Scene change data:
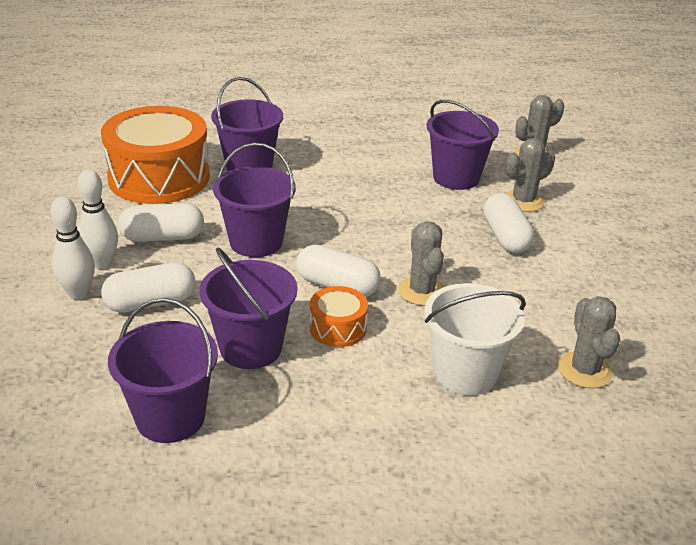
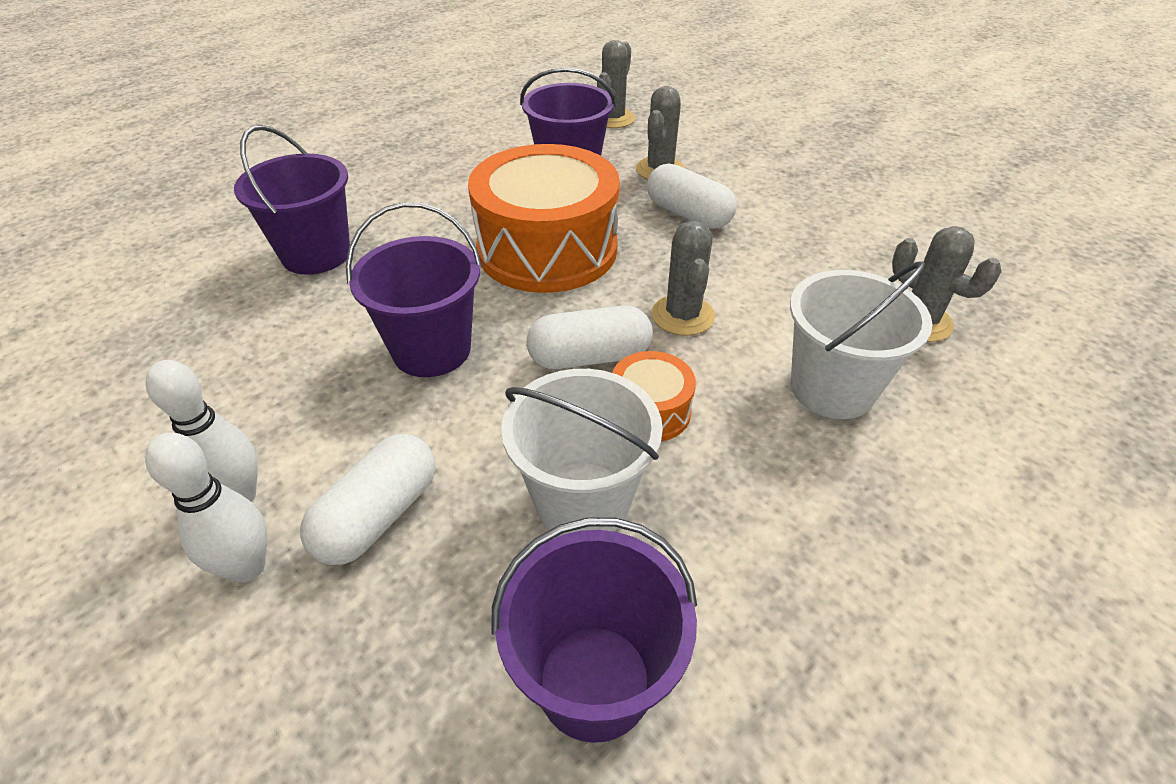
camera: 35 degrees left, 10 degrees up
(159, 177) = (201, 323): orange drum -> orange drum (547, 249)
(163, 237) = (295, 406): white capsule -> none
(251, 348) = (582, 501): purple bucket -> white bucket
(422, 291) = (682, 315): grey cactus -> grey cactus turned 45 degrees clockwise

YOUR GOAL: A word-for-word repetition of the data above, without pictures, is the expected answer.

OUTPUT OF THE EXERCISE:
camera: 35 degrees left, 10 degrees up
(159, 177) = (201, 323): orange drum -> orange drum (547, 249)
(163, 237) = (295, 406): white capsule -> none
(251, 348) = (582, 501): purple bucket -> white bucket
(422, 291) = (682, 315): grey cactus -> grey cactus turned 45 degrees clockwise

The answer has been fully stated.